Scene difference descriptions
___
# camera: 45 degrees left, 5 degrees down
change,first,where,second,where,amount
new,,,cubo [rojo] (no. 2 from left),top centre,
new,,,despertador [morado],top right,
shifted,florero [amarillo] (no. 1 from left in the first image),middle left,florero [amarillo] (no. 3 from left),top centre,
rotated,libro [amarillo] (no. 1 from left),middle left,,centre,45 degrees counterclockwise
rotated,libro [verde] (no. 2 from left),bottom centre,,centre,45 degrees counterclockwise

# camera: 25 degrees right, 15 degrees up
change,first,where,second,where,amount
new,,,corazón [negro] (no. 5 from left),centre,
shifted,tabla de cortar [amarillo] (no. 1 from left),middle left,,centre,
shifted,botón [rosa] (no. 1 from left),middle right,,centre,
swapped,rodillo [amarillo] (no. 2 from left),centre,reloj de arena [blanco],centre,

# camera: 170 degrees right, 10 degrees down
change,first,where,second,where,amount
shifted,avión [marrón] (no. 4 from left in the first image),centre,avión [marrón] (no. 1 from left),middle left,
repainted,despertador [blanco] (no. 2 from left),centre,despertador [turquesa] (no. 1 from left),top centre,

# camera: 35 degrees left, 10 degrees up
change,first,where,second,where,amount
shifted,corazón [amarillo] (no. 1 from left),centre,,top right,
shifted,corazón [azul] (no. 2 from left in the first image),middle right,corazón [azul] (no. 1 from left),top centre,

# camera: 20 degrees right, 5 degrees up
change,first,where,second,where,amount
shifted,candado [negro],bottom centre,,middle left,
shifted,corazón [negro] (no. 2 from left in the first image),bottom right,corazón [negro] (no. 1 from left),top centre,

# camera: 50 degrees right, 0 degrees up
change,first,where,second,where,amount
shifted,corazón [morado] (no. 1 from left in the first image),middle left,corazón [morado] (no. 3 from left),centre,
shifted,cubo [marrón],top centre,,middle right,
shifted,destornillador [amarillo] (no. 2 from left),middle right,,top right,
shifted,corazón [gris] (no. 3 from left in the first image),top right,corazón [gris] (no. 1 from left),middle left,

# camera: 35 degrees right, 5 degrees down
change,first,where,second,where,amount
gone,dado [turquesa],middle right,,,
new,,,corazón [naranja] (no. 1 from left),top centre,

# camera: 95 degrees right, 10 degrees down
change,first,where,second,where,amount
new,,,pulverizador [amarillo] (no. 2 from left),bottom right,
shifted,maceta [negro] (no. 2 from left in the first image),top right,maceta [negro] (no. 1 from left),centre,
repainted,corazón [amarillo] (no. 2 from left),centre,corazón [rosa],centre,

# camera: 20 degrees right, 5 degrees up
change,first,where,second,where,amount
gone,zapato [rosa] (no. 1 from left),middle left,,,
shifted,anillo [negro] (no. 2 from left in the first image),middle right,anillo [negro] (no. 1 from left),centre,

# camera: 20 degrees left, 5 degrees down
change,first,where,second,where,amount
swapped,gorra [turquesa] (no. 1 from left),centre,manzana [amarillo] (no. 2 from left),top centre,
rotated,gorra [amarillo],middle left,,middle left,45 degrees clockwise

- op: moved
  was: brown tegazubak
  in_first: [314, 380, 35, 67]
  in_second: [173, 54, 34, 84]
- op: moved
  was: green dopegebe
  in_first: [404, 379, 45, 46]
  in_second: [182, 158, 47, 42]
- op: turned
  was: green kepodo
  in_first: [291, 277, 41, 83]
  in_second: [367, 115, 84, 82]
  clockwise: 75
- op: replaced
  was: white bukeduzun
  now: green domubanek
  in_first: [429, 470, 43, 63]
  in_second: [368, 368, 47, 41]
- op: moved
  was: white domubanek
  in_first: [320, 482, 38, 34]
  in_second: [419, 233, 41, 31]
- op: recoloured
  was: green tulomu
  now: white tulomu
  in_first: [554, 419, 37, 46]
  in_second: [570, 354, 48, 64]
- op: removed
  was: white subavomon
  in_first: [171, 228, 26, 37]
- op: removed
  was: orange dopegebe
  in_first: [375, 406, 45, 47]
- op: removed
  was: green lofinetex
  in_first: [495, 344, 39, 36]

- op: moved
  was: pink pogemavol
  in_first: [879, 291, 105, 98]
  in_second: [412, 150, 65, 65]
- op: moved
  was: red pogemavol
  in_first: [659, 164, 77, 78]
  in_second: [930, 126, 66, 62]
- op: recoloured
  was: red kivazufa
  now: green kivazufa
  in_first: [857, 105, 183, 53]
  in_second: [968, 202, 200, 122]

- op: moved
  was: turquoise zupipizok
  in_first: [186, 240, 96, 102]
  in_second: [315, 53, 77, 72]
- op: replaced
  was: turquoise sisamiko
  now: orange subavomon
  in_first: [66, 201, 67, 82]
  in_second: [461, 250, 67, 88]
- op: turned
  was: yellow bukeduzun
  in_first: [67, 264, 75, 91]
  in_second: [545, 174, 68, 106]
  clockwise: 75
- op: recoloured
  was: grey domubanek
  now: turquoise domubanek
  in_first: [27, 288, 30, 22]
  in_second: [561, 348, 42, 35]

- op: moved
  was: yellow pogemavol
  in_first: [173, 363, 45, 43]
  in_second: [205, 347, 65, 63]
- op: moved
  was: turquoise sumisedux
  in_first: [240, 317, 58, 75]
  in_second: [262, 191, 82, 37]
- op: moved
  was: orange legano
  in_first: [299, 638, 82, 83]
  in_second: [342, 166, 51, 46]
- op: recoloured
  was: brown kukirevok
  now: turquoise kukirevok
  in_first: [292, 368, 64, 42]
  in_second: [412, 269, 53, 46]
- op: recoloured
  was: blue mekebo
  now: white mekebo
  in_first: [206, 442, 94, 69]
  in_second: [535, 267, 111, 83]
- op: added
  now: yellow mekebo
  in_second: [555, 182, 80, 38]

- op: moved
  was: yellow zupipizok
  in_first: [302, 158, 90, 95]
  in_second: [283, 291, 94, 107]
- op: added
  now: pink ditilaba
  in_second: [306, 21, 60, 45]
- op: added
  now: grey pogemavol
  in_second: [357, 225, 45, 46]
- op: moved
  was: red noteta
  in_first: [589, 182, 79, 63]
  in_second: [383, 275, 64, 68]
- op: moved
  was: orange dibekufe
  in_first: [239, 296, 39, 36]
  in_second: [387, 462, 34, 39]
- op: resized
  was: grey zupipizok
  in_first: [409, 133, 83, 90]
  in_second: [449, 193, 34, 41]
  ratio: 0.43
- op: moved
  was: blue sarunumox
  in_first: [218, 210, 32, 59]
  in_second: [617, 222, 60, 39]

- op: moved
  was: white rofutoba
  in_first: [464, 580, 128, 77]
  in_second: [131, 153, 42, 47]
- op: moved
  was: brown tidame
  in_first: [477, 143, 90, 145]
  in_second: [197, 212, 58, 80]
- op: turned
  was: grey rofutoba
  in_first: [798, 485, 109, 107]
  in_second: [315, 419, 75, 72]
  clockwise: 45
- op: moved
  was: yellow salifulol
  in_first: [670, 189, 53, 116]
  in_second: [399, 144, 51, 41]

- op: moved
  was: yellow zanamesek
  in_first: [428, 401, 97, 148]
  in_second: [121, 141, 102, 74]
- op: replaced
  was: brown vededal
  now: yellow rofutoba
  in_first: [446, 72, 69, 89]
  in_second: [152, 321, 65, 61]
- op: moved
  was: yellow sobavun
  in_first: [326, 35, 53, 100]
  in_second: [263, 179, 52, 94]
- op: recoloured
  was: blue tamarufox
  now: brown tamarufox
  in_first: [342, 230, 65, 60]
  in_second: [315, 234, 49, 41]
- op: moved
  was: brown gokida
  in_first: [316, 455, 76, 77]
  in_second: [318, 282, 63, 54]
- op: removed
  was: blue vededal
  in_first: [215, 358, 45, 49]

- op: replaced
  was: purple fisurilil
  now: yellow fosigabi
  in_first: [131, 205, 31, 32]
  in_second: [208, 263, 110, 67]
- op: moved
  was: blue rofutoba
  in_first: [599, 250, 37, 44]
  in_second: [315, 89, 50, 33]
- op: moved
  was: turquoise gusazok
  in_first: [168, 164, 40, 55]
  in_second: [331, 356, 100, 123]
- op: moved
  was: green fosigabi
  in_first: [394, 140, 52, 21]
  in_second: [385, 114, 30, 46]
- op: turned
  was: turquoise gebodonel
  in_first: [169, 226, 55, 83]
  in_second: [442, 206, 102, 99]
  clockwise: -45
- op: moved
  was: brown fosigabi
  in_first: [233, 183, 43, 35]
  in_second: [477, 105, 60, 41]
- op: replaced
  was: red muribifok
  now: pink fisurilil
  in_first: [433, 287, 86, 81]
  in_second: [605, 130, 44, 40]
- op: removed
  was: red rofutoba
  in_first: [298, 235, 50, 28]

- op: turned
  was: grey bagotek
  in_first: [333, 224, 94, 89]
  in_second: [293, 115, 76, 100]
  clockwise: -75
___
• _ACTIVITY_: Check each line above for the word "dopegebe", and copy the lines where it appears.

• _SOLUTION TO THIS PROBLEM_:
  was: green dopegebe
  was: orange dopegebe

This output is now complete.